━━━━━ GIVEN RECORDS

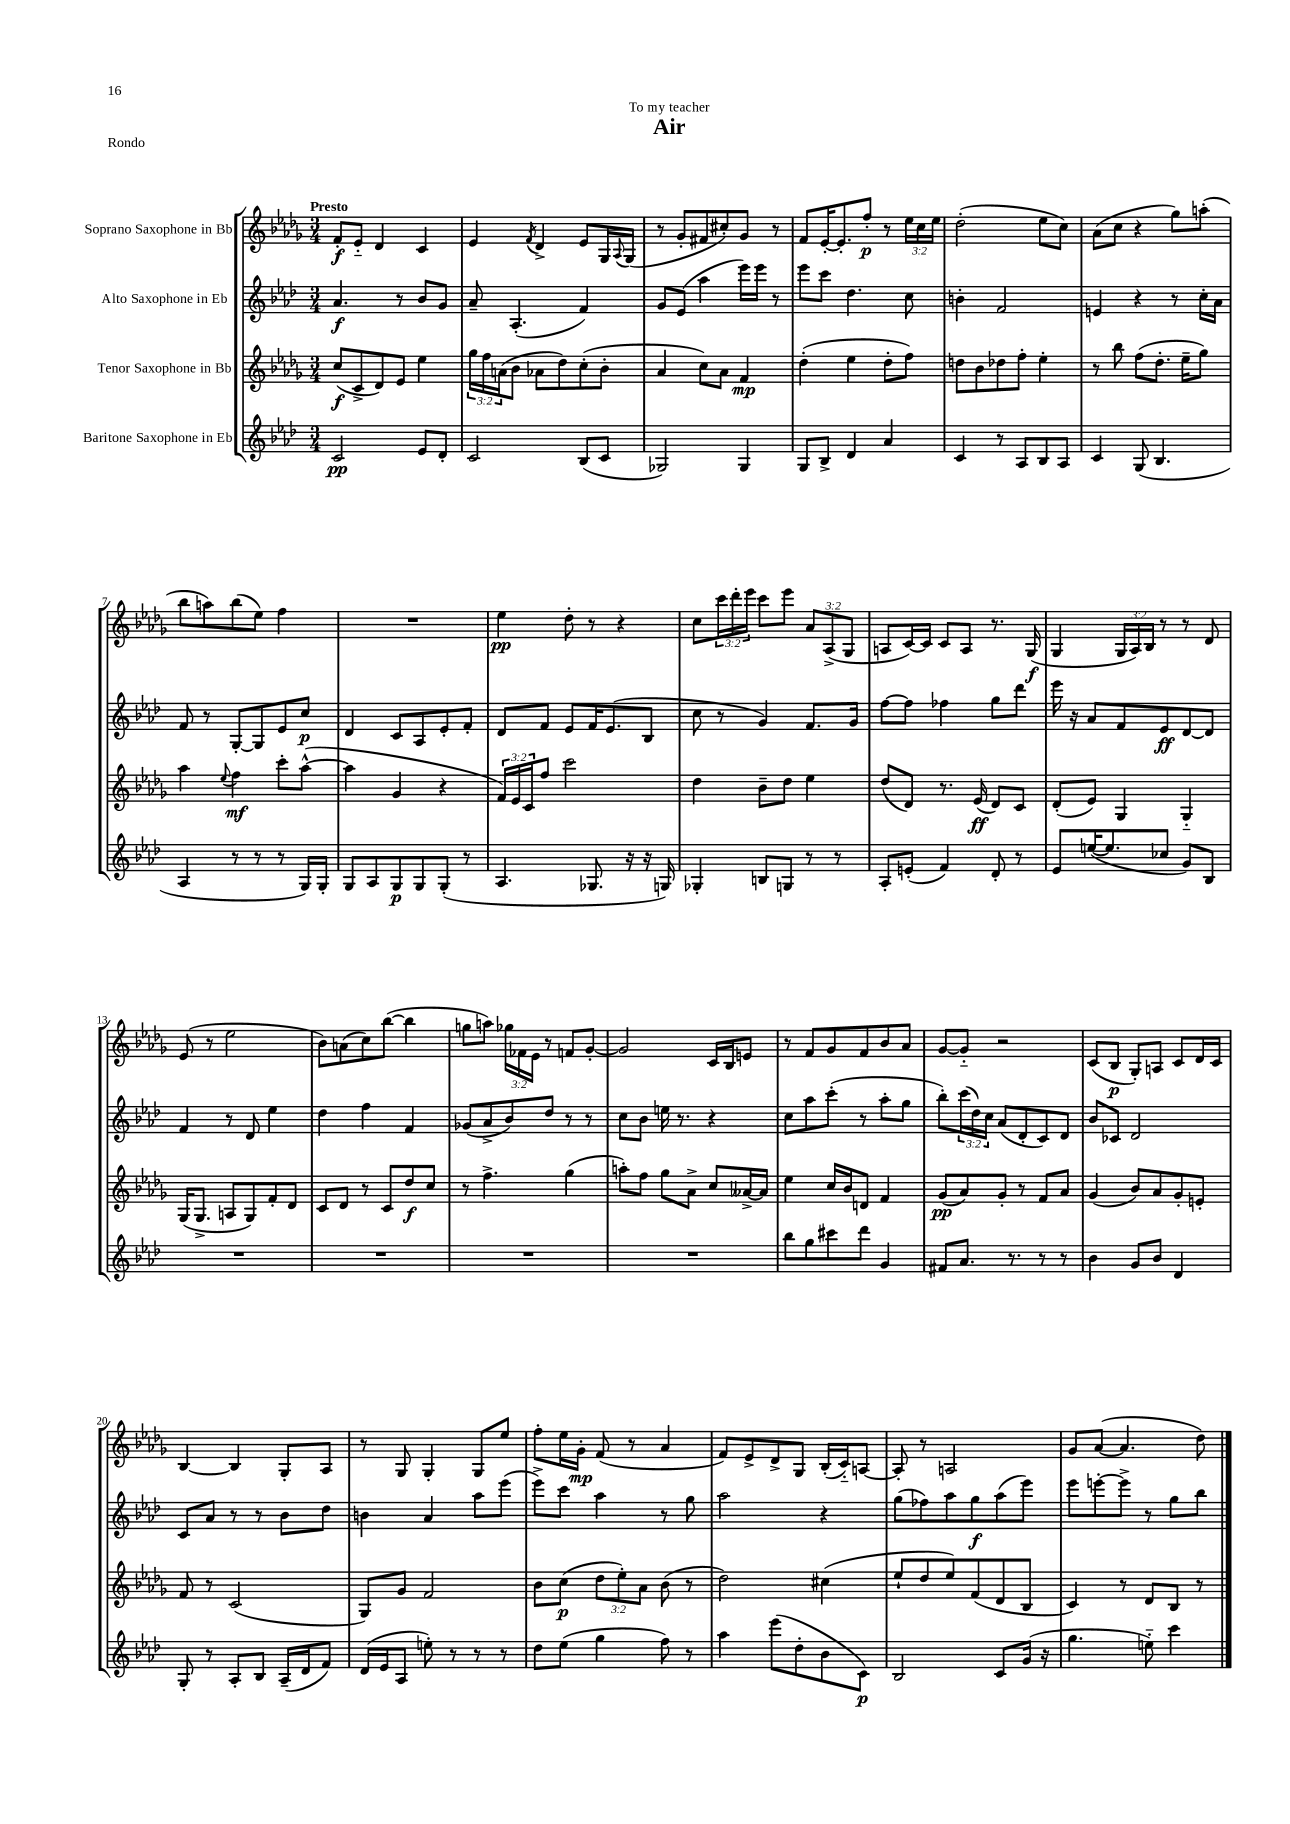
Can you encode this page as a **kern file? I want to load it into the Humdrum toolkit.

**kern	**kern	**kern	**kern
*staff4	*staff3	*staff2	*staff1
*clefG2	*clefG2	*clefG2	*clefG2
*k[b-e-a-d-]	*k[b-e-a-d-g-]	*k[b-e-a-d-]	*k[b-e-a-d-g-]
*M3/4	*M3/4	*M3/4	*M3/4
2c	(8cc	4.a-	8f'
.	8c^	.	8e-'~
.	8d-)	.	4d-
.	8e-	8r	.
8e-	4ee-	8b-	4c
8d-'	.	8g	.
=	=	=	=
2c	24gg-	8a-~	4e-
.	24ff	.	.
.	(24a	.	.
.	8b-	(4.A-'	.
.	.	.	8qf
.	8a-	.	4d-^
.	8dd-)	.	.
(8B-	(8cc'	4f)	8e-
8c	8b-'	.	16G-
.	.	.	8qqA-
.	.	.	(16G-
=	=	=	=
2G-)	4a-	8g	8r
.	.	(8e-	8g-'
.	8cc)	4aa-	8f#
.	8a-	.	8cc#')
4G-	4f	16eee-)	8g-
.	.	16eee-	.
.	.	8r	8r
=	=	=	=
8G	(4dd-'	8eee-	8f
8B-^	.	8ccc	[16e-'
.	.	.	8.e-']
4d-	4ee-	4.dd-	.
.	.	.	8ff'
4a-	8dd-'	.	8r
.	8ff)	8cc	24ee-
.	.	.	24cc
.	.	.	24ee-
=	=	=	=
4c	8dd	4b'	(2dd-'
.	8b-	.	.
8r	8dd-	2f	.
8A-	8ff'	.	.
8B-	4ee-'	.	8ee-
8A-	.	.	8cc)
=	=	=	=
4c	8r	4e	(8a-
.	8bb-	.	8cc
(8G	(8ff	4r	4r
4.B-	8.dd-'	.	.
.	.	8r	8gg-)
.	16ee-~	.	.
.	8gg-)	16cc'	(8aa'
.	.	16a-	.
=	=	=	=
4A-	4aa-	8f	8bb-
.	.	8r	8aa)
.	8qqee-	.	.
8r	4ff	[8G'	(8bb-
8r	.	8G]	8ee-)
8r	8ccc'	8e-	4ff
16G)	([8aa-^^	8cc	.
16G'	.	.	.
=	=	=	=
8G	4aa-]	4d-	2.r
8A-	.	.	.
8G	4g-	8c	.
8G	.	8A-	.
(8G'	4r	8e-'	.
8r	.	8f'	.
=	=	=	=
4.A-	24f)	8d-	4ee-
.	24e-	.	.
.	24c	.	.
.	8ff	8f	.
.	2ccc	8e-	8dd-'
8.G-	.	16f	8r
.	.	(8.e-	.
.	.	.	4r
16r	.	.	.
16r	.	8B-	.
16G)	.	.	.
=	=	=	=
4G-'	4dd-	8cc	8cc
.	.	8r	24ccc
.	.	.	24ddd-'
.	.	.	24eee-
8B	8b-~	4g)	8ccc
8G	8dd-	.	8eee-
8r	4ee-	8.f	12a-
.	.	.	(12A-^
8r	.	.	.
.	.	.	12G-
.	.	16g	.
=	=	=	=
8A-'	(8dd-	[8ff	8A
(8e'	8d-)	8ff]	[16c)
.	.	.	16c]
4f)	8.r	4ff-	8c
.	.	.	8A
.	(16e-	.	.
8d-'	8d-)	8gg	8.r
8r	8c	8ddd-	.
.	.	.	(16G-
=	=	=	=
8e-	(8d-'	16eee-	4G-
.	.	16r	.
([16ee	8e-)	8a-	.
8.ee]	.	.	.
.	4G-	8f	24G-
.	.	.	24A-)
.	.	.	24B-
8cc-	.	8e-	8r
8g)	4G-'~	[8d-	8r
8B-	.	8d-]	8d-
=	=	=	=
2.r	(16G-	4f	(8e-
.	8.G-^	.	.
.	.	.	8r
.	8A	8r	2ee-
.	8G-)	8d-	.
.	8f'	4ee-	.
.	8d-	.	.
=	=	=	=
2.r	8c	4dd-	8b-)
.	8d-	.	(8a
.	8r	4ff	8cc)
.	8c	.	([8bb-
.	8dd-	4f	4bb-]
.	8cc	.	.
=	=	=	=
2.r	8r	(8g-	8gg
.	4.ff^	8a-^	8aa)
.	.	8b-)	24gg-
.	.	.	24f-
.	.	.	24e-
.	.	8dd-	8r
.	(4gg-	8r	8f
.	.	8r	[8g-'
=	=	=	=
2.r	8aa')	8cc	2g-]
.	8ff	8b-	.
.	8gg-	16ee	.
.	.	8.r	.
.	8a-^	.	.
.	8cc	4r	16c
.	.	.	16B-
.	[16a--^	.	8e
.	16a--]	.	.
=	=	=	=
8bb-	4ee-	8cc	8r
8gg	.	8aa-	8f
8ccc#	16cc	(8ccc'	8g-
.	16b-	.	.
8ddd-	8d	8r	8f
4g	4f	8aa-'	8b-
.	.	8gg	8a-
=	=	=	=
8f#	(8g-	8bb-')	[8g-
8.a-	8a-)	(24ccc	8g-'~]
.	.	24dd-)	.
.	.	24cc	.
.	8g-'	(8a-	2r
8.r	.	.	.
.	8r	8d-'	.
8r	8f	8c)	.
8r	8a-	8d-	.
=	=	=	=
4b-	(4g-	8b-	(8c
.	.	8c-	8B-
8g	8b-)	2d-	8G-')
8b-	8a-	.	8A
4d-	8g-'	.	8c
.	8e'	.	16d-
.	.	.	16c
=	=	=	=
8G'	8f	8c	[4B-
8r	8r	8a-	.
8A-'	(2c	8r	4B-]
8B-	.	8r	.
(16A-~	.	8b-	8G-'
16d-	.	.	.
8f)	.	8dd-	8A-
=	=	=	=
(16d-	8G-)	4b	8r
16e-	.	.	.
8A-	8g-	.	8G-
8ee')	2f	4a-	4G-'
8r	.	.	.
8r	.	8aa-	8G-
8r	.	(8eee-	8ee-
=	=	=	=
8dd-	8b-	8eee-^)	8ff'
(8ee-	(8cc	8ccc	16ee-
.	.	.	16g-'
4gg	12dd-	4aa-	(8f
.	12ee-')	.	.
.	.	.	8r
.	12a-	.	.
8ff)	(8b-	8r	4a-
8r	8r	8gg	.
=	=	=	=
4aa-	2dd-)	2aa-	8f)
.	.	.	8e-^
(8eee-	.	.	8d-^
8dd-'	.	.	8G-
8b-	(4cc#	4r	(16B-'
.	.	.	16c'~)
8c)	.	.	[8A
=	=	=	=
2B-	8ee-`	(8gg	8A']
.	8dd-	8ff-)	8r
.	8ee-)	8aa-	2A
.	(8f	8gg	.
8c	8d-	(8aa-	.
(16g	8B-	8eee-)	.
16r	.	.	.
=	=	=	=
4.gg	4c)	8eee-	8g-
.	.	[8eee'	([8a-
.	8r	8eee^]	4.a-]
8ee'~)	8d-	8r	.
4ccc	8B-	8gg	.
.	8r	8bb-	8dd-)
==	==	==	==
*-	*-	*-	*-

━━━━━━━━━━

◆ PROMPT:
Collect every line from the rows above that contains the string "kern", copying each one in full.

◆ COMPLETED EXERCISE:
Can you encode this page as a **kern file? I want to load it into the Humdrum toolkit.
**kern	**kern	**kern	**kern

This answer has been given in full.